Coordinate-based change listings:

____

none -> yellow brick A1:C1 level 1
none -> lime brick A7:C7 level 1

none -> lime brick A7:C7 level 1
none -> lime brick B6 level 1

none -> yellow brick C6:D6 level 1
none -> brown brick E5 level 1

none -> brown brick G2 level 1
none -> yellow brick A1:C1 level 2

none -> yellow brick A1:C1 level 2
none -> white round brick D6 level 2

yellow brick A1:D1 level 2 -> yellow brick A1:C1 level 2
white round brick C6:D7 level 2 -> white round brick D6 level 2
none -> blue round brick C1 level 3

____

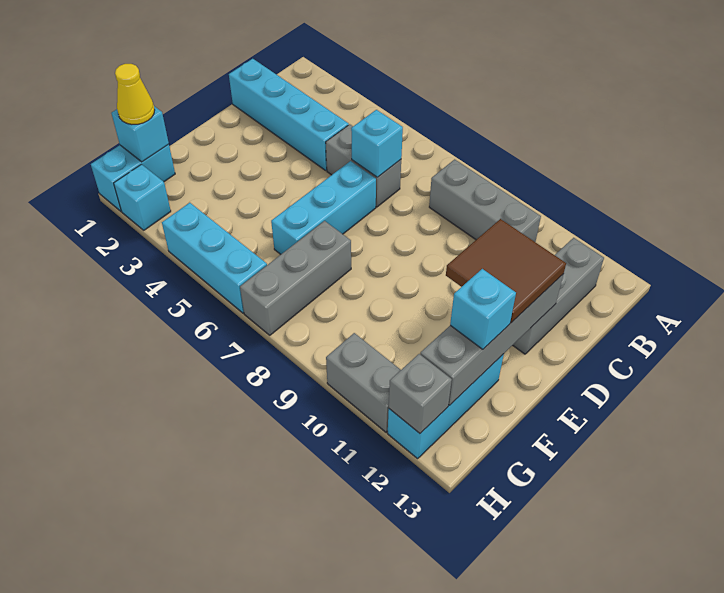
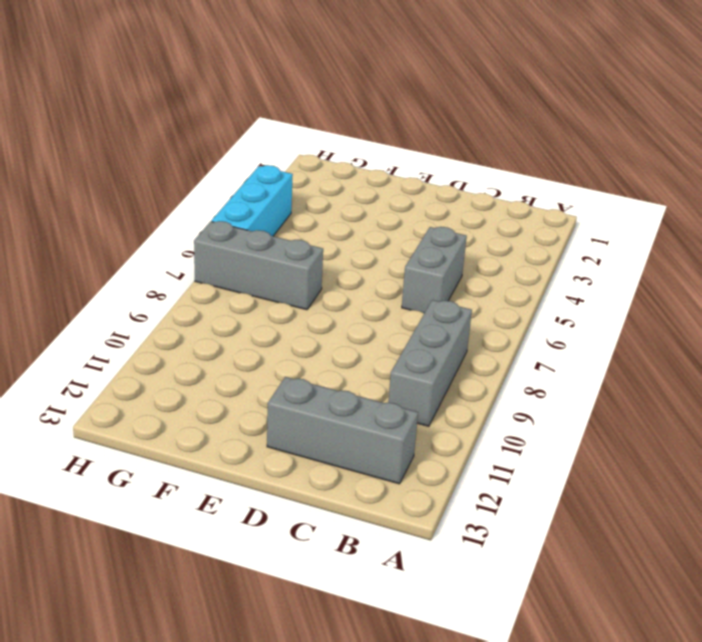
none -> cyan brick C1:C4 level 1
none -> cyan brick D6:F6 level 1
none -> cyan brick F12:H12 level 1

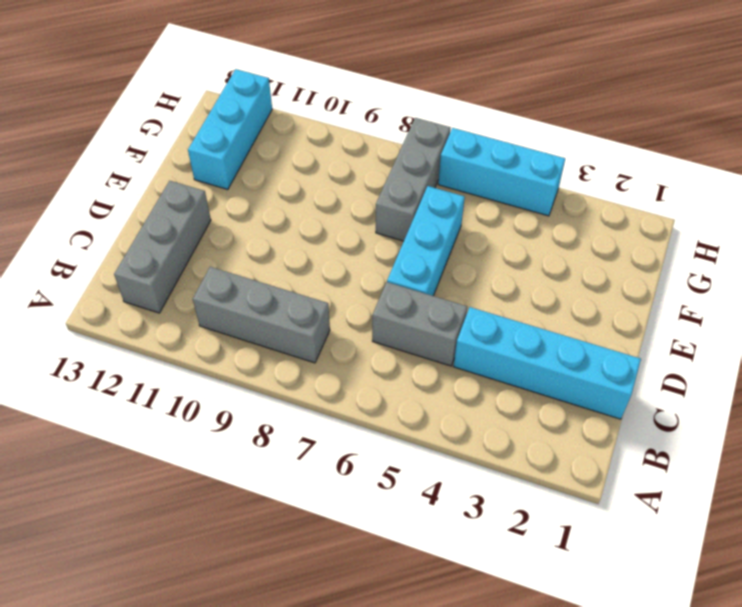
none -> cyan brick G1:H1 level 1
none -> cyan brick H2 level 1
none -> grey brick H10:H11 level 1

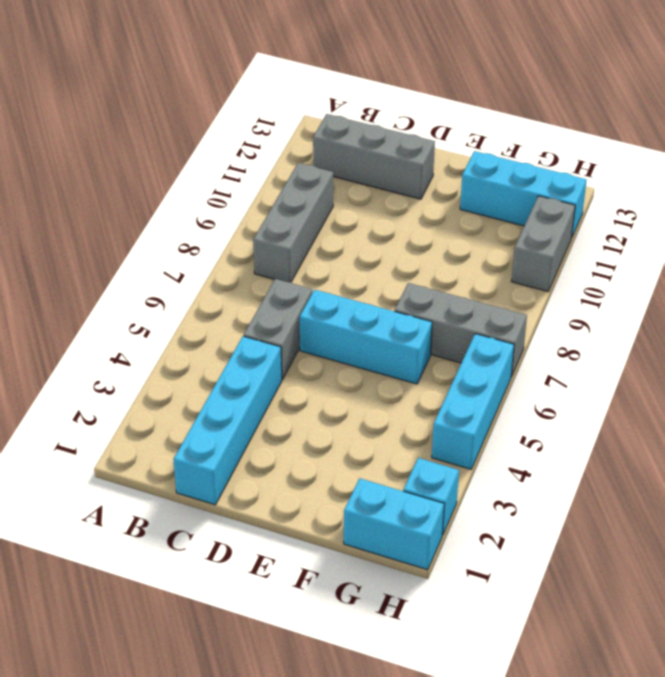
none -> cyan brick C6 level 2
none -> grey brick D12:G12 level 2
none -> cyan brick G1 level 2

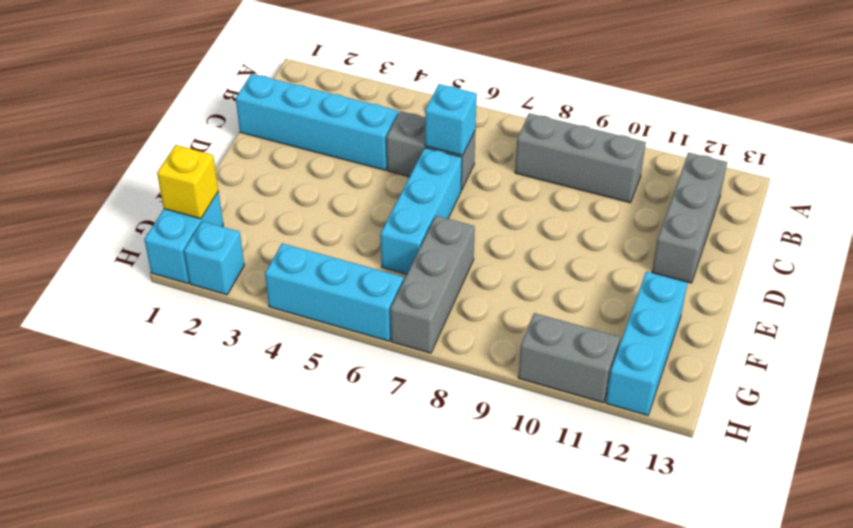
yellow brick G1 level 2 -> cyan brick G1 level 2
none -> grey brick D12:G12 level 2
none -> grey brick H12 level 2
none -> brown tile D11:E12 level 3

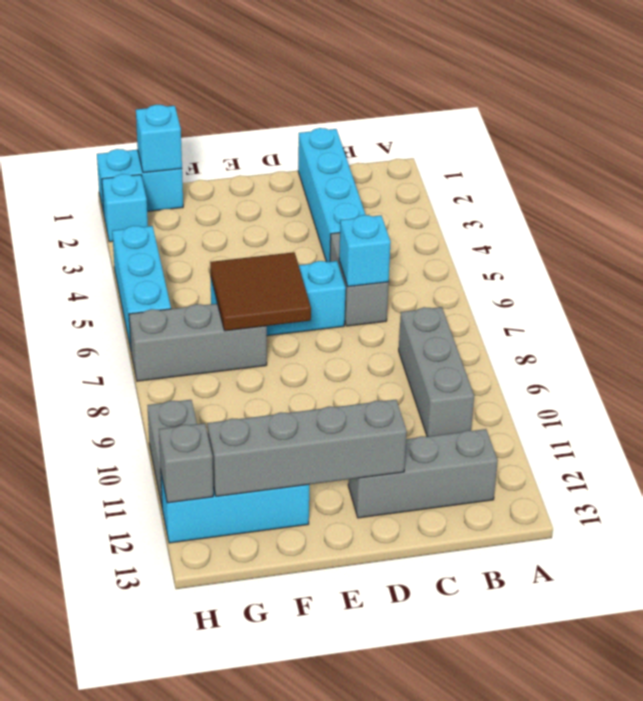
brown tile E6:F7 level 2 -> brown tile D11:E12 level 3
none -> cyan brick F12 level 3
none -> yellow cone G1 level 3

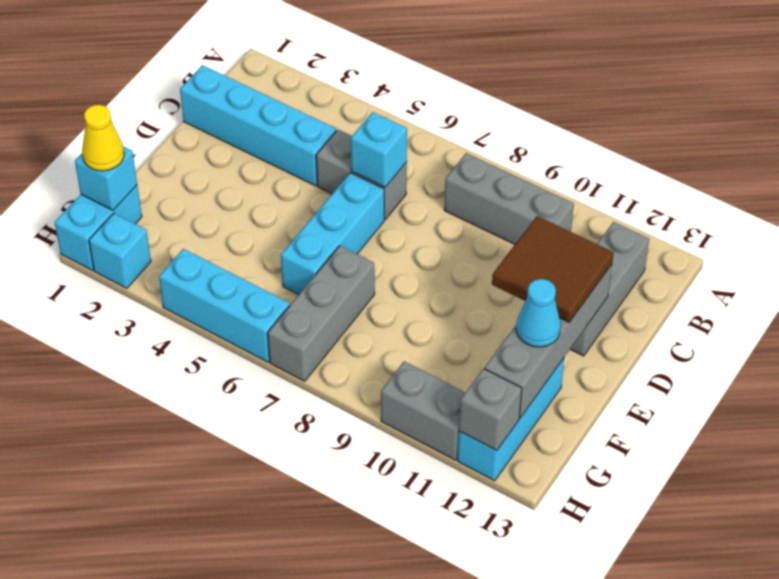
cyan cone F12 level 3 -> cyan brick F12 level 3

____

● Instructions for the task
Only one stretch of the data above is needed. Restate it word for word, from the line containing "none -> yellow brick A1:C1 level 1" through the line containing "none -> blue round brick C1 level 3", both ends included.

● Exercise solution
none -> yellow brick A1:C1 level 1
none -> lime brick A7:C7 level 1

none -> lime brick A7:C7 level 1
none -> lime brick B6 level 1

none -> yellow brick C6:D6 level 1
none -> brown brick E5 level 1

none -> brown brick G2 level 1
none -> yellow brick A1:C1 level 2

none -> yellow brick A1:C1 level 2
none -> white round brick D6 level 2

yellow brick A1:D1 level 2 -> yellow brick A1:C1 level 2
white round brick C6:D7 level 2 -> white round brick D6 level 2
none -> blue round brick C1 level 3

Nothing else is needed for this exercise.